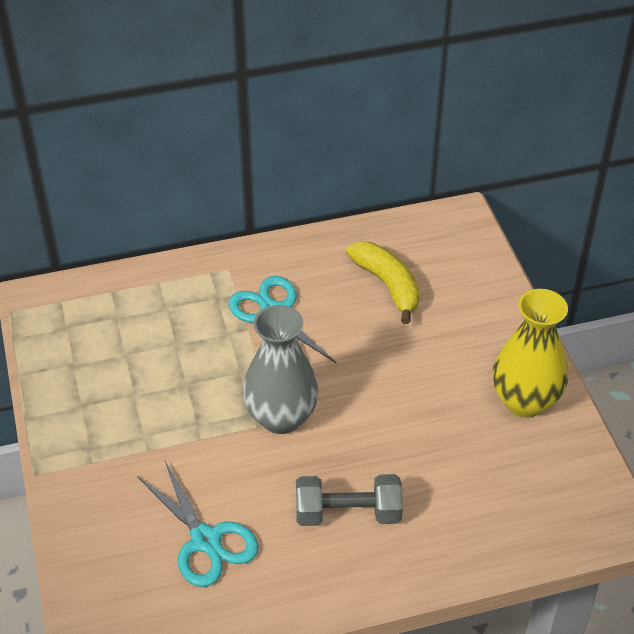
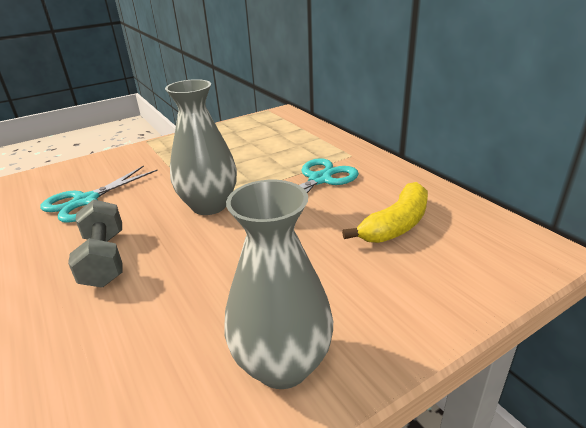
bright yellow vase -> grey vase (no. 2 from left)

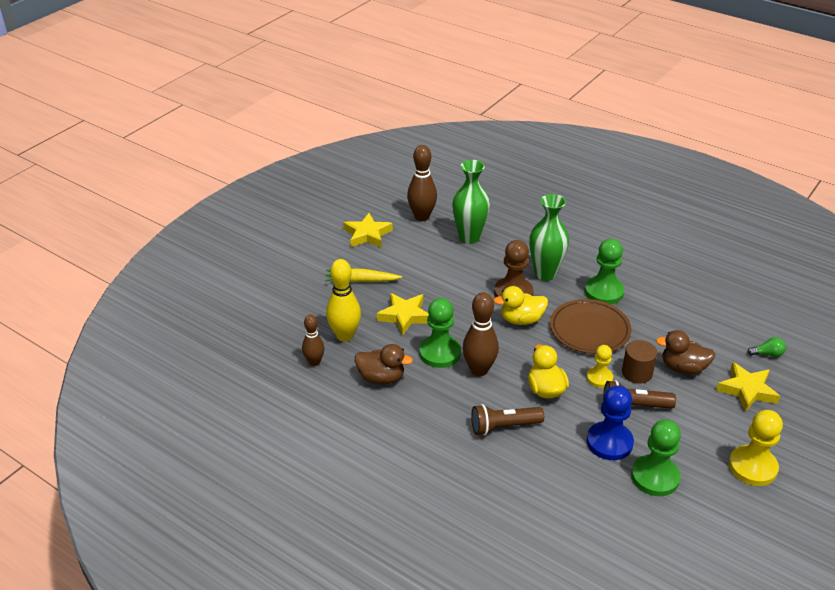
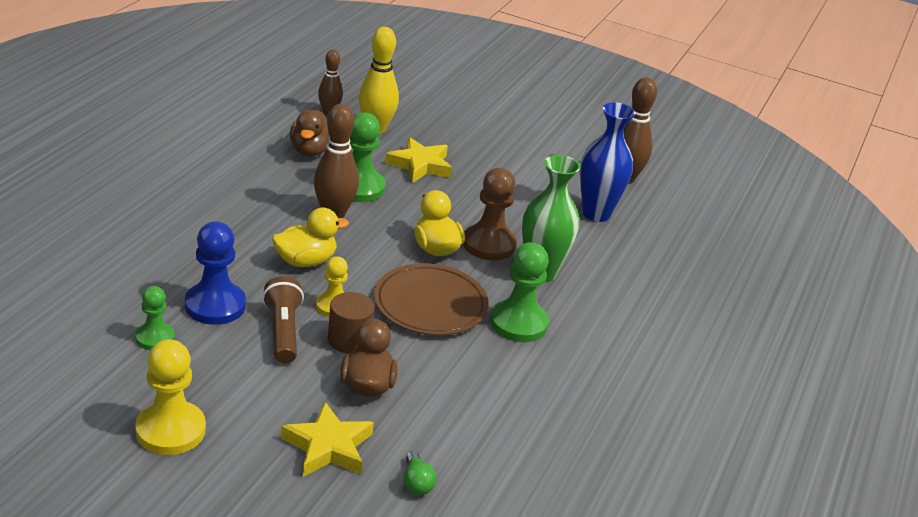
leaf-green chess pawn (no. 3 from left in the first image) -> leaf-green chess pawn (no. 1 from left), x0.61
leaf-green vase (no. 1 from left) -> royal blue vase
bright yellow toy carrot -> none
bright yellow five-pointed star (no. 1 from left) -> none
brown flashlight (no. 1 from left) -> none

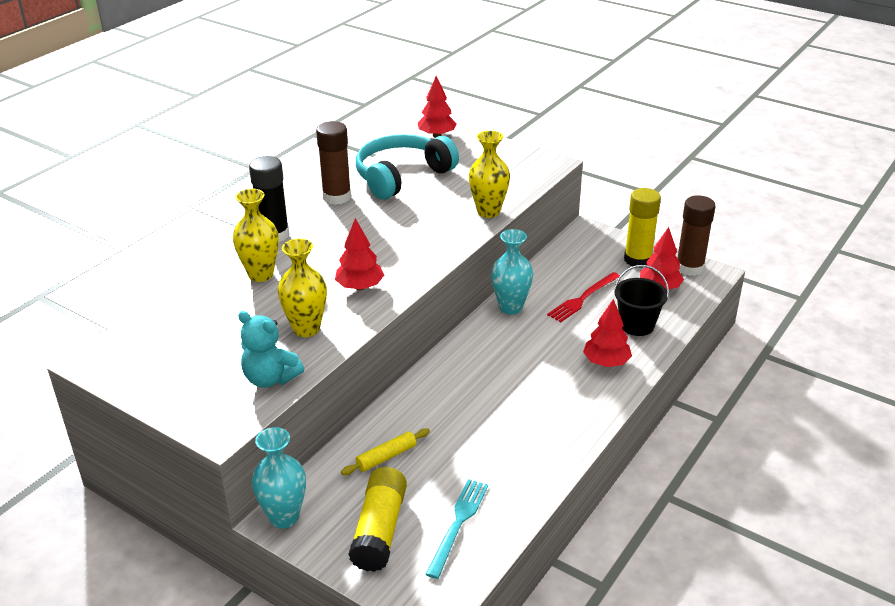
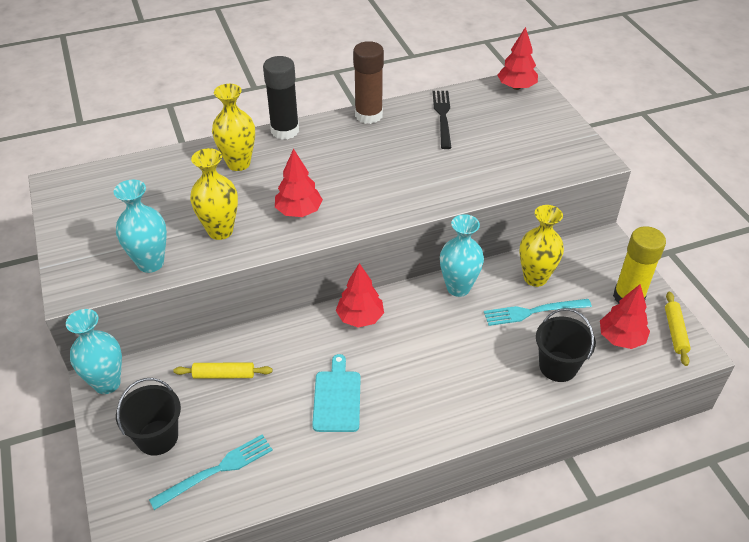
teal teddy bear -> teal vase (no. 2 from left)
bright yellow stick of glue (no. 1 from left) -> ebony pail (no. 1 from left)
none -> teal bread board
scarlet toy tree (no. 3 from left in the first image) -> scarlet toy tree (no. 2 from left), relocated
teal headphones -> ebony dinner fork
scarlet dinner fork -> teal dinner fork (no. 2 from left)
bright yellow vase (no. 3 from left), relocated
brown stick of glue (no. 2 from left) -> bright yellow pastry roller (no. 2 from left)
□ □ □ □
The task: Output only the lines from the line that contains "teal headphones -> ebony dinner fork" through the end of the entries, both included, exactly as they appear.

Response box:
teal headphones -> ebony dinner fork
scarlet dinner fork -> teal dinner fork (no. 2 from left)
bright yellow vase (no. 3 from left), relocated
brown stick of glue (no. 2 from left) -> bright yellow pastry roller (no. 2 from left)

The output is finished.